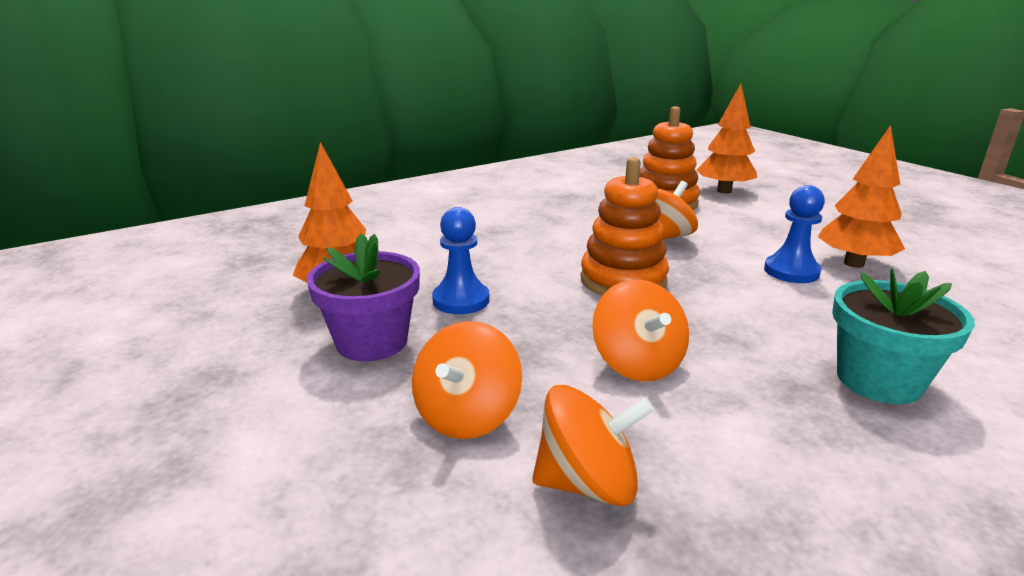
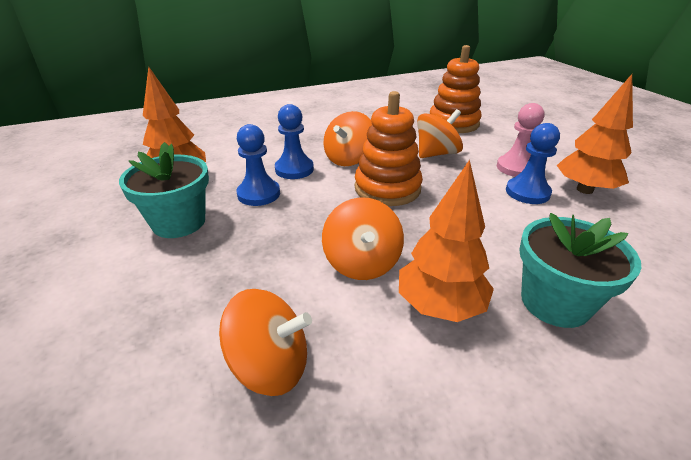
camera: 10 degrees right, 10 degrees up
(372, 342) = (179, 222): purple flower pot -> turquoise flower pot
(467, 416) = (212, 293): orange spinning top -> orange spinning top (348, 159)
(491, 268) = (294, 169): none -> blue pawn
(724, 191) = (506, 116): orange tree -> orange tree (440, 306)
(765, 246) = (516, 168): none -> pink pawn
--
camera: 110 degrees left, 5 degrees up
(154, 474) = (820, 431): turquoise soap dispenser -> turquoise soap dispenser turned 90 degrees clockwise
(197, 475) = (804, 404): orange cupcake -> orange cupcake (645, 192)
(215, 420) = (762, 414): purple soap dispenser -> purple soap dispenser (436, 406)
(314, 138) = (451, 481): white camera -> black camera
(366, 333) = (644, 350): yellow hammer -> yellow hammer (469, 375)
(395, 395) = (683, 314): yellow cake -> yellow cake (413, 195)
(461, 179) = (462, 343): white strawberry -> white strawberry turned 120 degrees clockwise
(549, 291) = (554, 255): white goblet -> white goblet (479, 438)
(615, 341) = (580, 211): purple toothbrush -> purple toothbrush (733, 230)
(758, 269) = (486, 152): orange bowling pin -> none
--
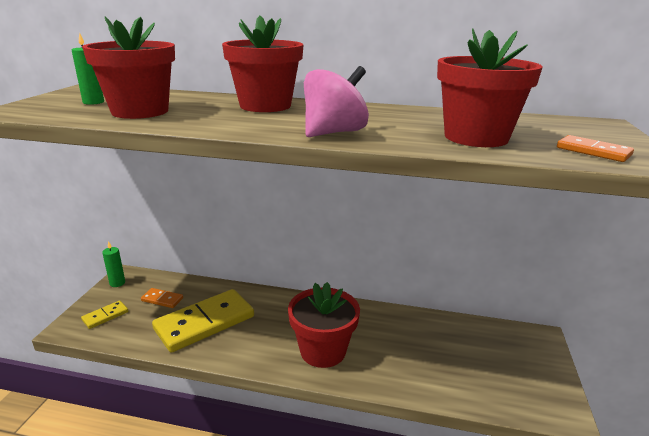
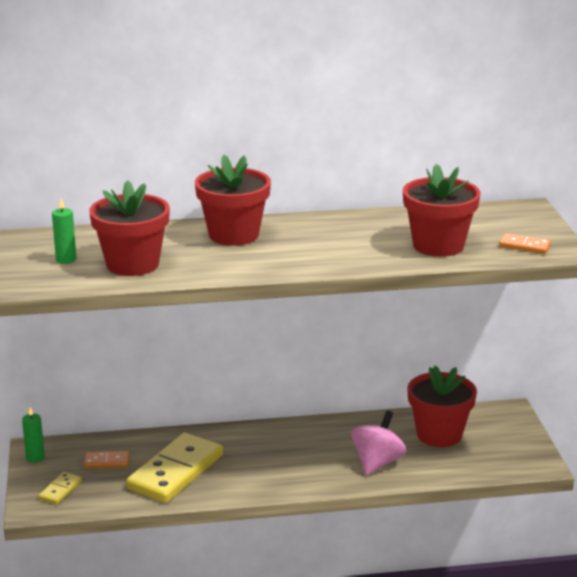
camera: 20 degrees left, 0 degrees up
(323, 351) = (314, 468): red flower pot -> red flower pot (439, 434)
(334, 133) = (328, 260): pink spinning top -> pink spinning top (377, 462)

GOAL OF THE EXERCISE: Copy out the range of lines above starting at the line with "(323, 351) = (314, 468): red" and ending at the line with "(334, 133) = (328, 260): pink", exactly and including both.

YOUR RESPONSE:
(323, 351) = (314, 468): red flower pot -> red flower pot (439, 434)
(334, 133) = (328, 260): pink spinning top -> pink spinning top (377, 462)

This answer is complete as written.